INPUT MATERIAL ::

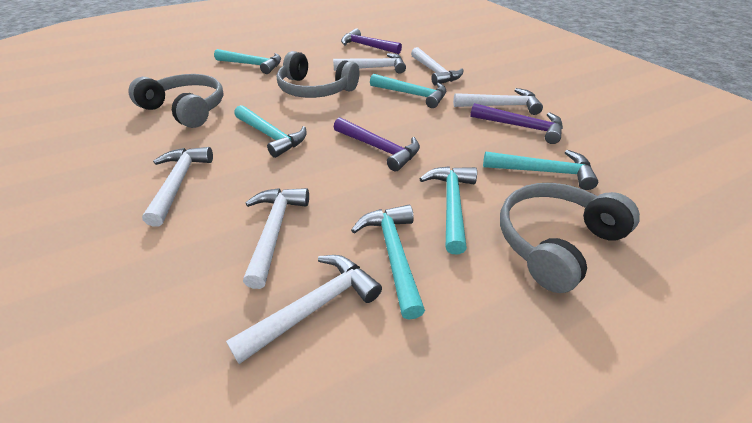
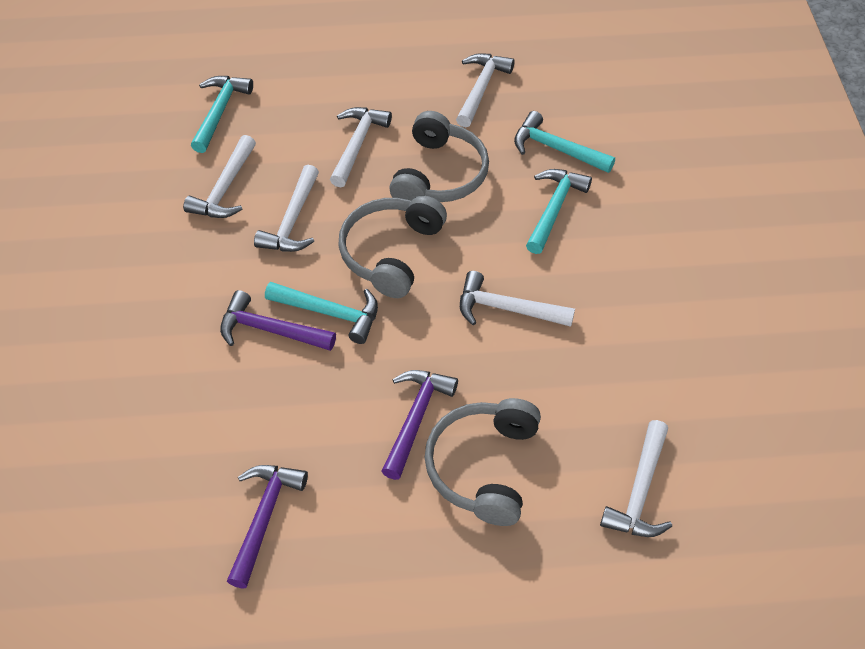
turquoise hammer: 6 -> 4

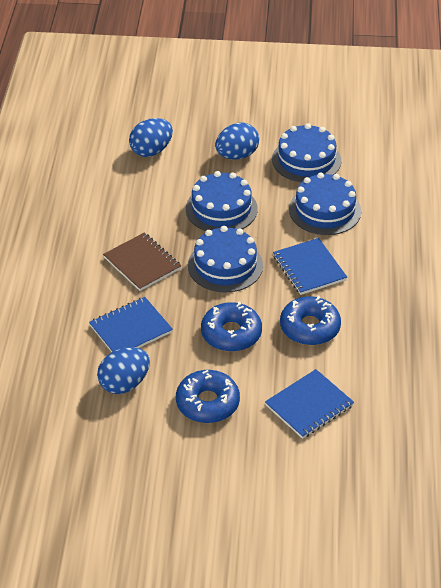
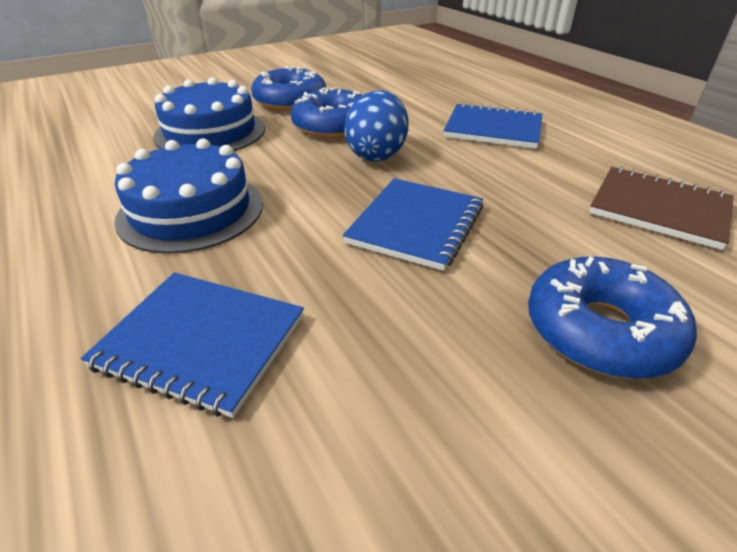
blue cake: 4 -> 2
blue egg: 3 -> 1

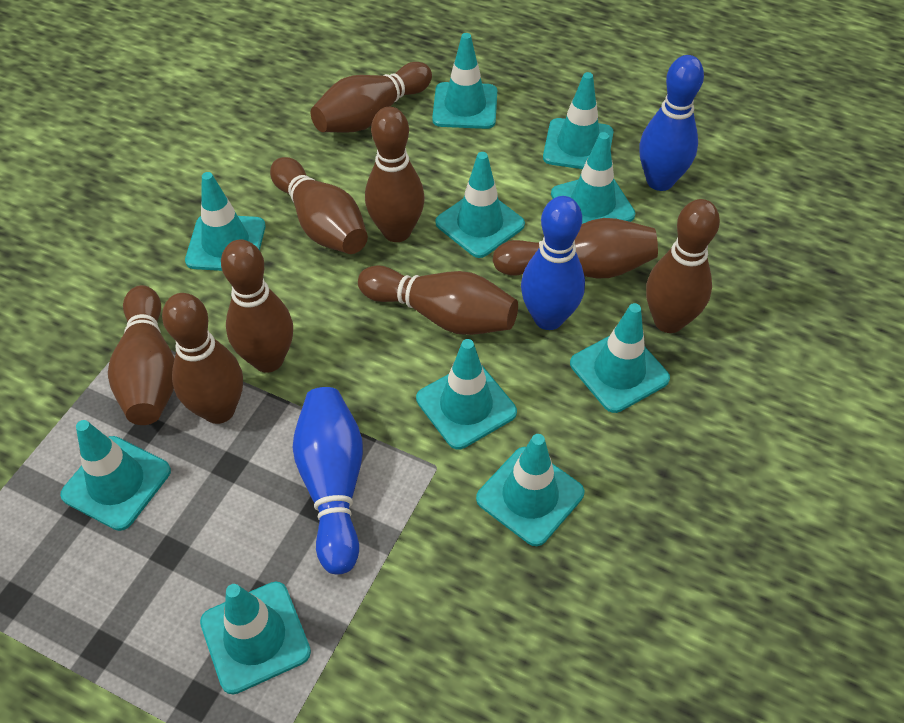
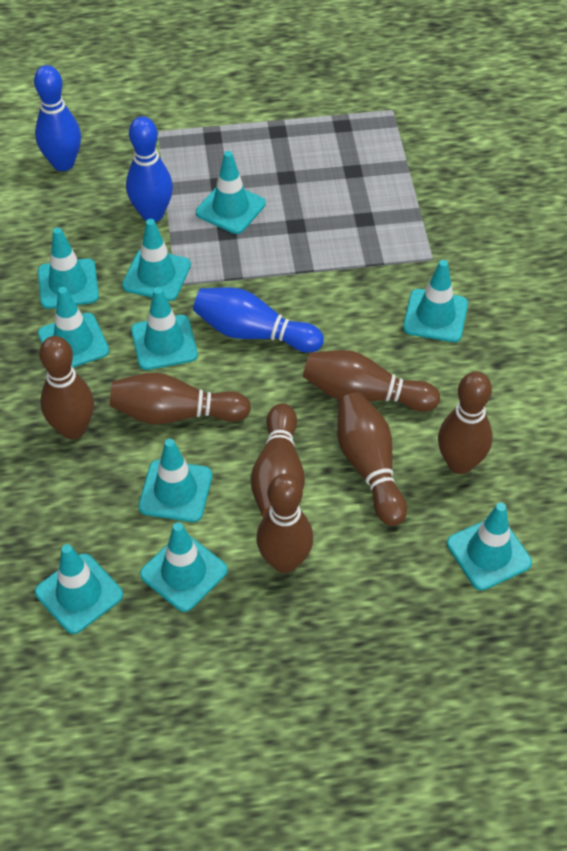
brown bowling pin: 9 -> 7

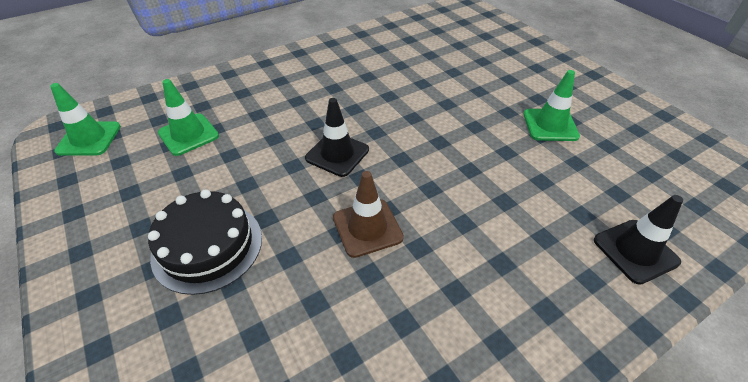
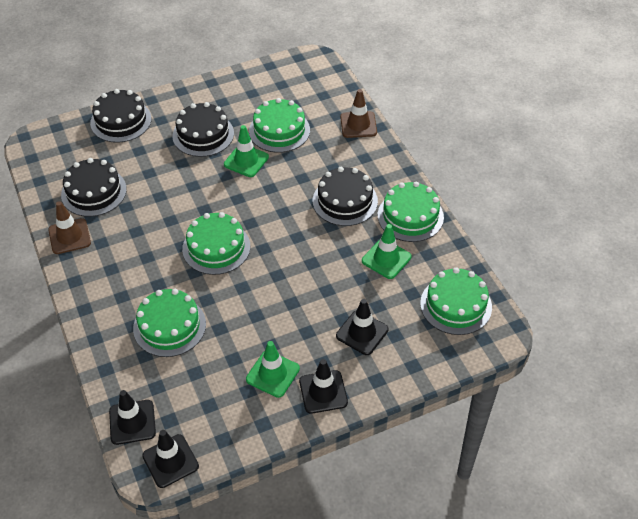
black cake: 1 -> 4
black traffic cone: 2 -> 4
brown traffic cone: 1 -> 2
green cake: 0 -> 5

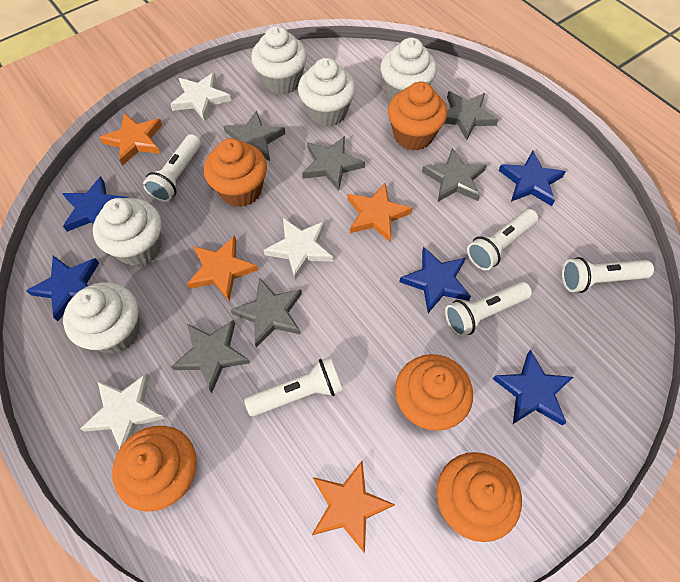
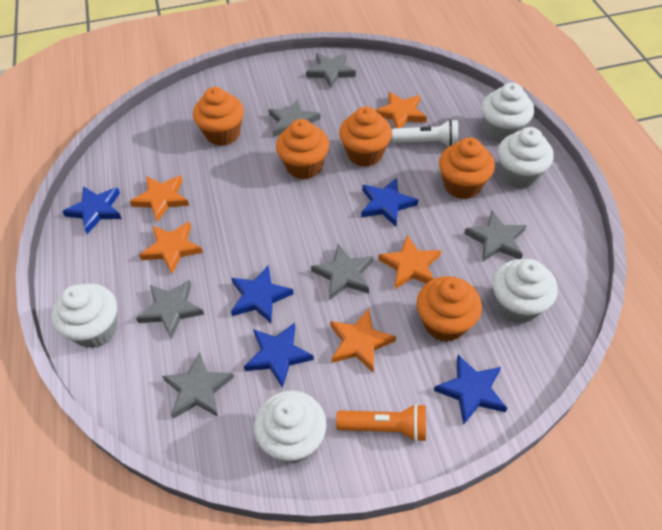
orange flashlight: 0 -> 1
orange star: 4 -> 5
white flashlight: 5 -> 1
white star: 3 -> 0

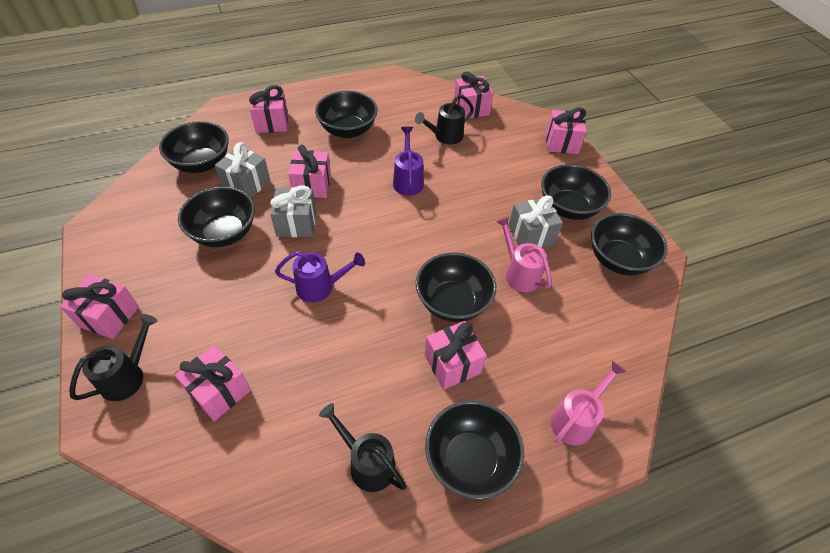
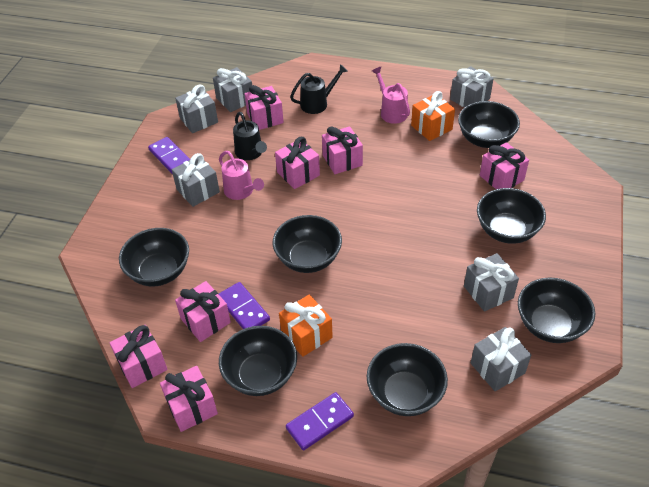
black watering can: 3 -> 2
grey gift: 3 -> 6
orange gift: 0 -> 2
purple domino: 0 -> 3
purple watering can: 2 -> 0

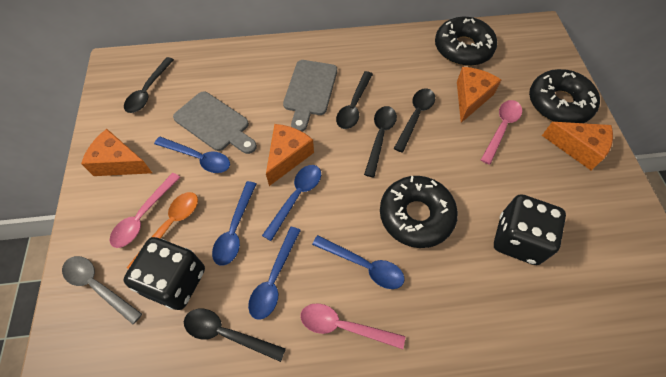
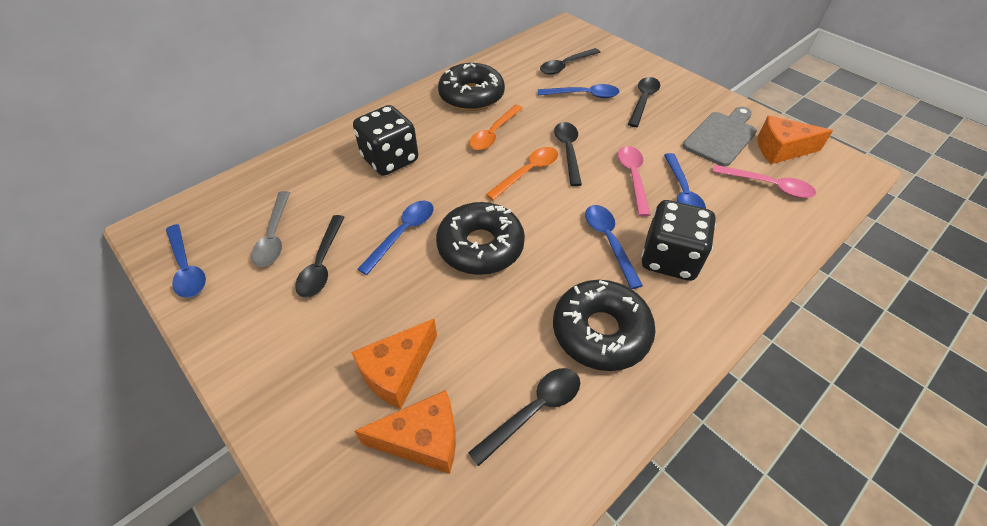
grey cutting board: 2 -> 1
orange cheese: 4 -> 3
orange spoon: 1 -> 2
pink spoon: 3 -> 2

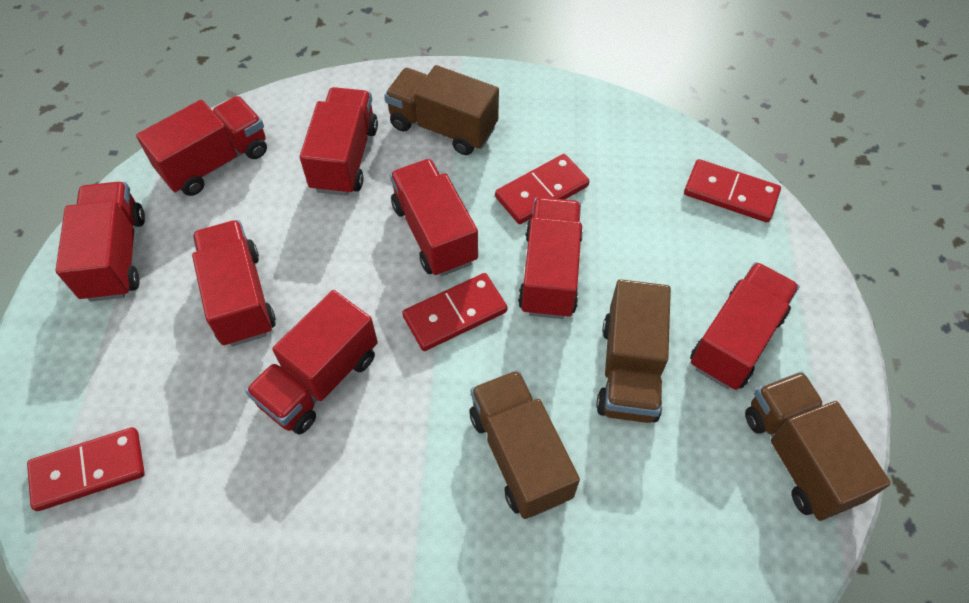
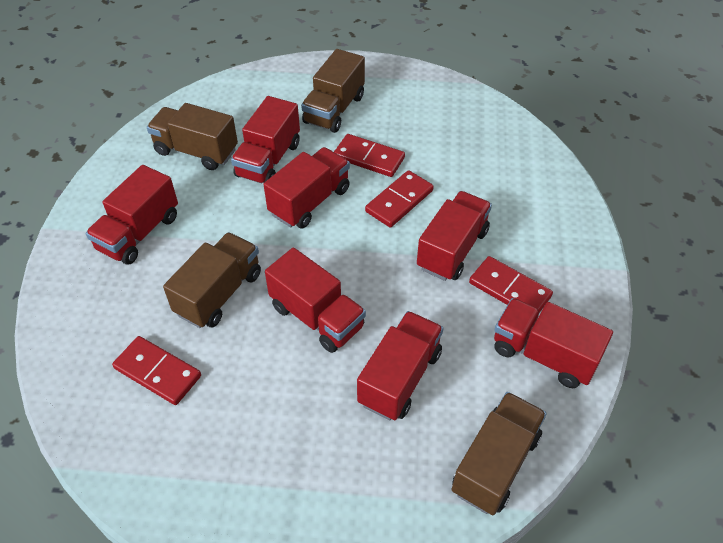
red truck: 8 -> 7

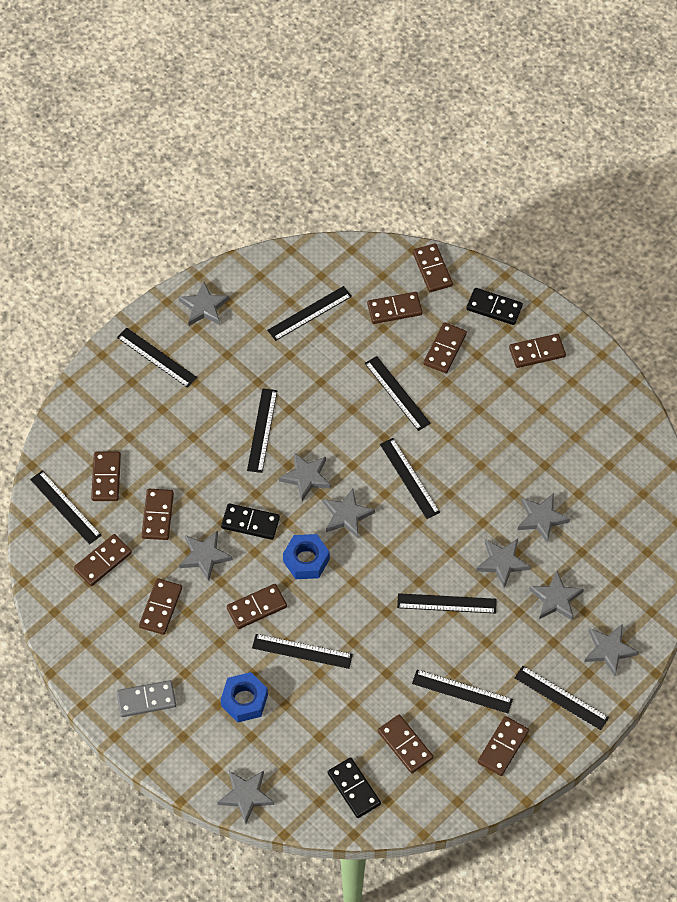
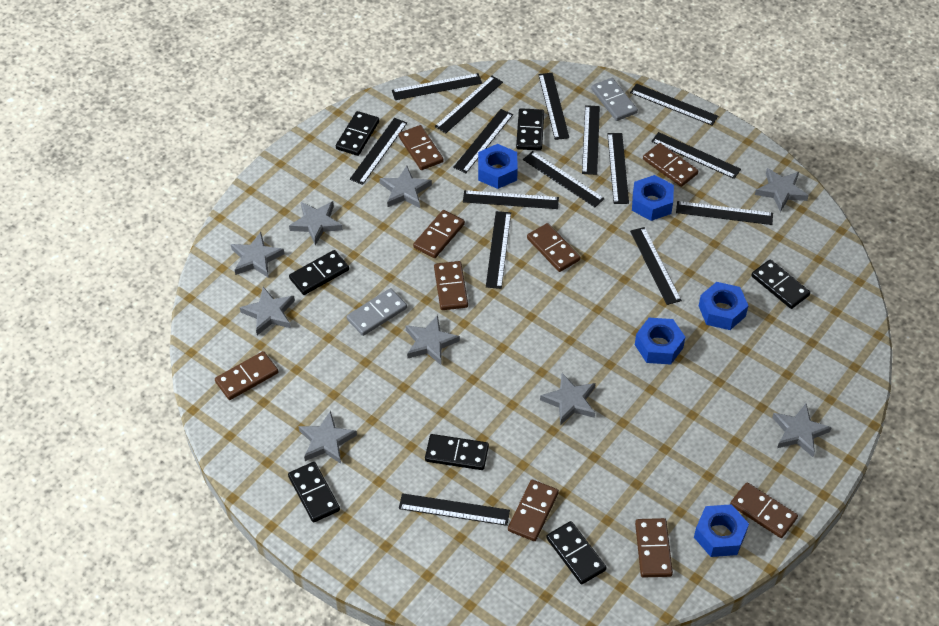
black domino: 3 -> 7
black ruler: 10 -> 15
blue nut: 2 -> 5
brown domino: 11 -> 9
grey domino: 1 -> 2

WHAT YOU HAVE TO DO ::
Write out the data exactly, and exclude every picture it holds.

RESPONSE TO THIS EXERCISE ::
turquoise hammer: 6 -> 4

blue cake: 4 -> 2
blue egg: 3 -> 1

brown bowling pin: 9 -> 7

black cake: 1 -> 4
black traffic cone: 2 -> 4
brown traffic cone: 1 -> 2
green cake: 0 -> 5

orange flashlight: 0 -> 1
orange star: 4 -> 5
white flashlight: 5 -> 1
white star: 3 -> 0

black watering can: 3 -> 2
grey gift: 3 -> 6
orange gift: 0 -> 2
purple domino: 0 -> 3
purple watering can: 2 -> 0

grey cutting board: 2 -> 1
orange cheese: 4 -> 3
orange spoon: 1 -> 2
pink spoon: 3 -> 2

red truck: 8 -> 7

black domino: 3 -> 7
black ruler: 10 -> 15
blue nut: 2 -> 5
brown domino: 11 -> 9
grey domino: 1 -> 2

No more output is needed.